• What the exercise asks:
Print every entry again exactly, with no pictures.

• The records:
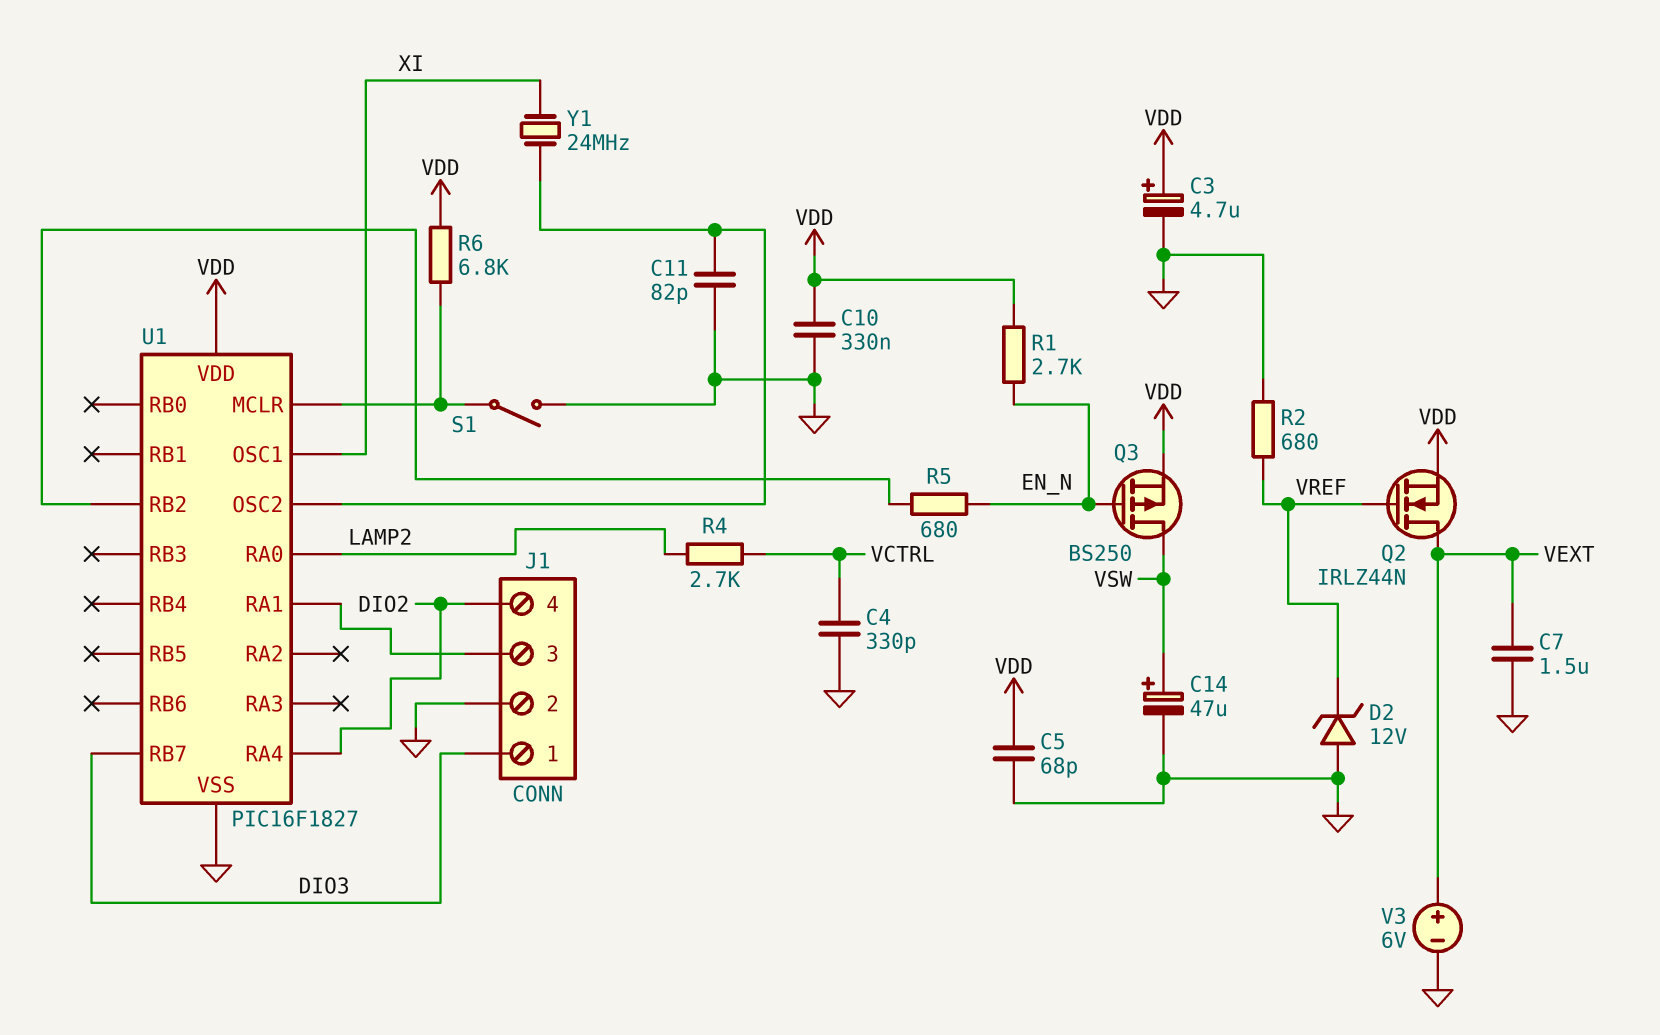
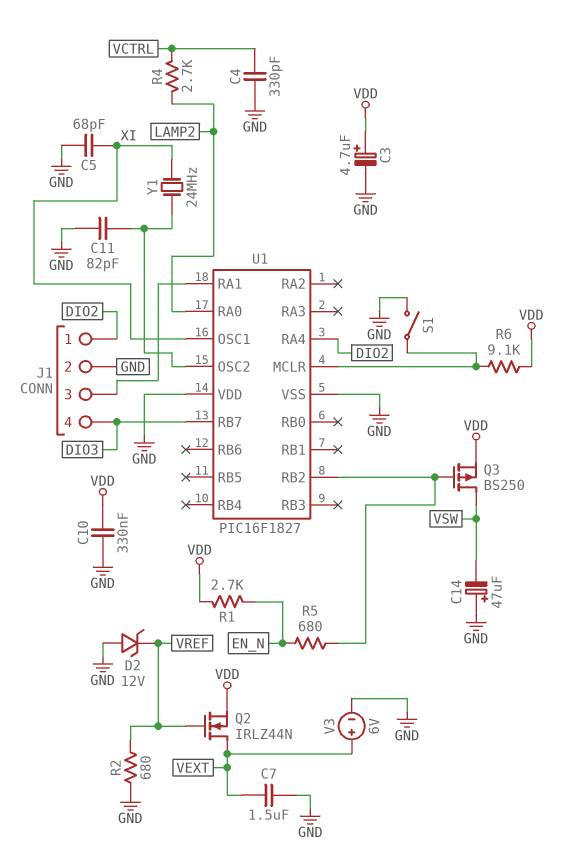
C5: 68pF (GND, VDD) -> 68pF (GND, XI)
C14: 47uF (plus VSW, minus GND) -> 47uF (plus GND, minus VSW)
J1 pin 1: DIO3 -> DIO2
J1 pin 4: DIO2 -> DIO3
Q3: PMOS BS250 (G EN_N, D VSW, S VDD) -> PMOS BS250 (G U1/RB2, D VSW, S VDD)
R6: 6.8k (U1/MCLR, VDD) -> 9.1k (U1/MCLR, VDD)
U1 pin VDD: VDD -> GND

• Your response:
C5: 68pF (GND, VDD) -> 68pF (GND, XI)
C14: 47uF (plus VSW, minus GND) -> 47uF (plus GND, minus VSW)
J1 pin 1: DIO3 -> DIO2
J1 pin 4: DIO2 -> DIO3
Q3: PMOS BS250 (G EN_N, D VSW, S VDD) -> PMOS BS250 (G U1/RB2, D VSW, S VDD)
R6: 6.8k (U1/MCLR, VDD) -> 9.1k (U1/MCLR, VDD)
U1 pin VDD: VDD -> GND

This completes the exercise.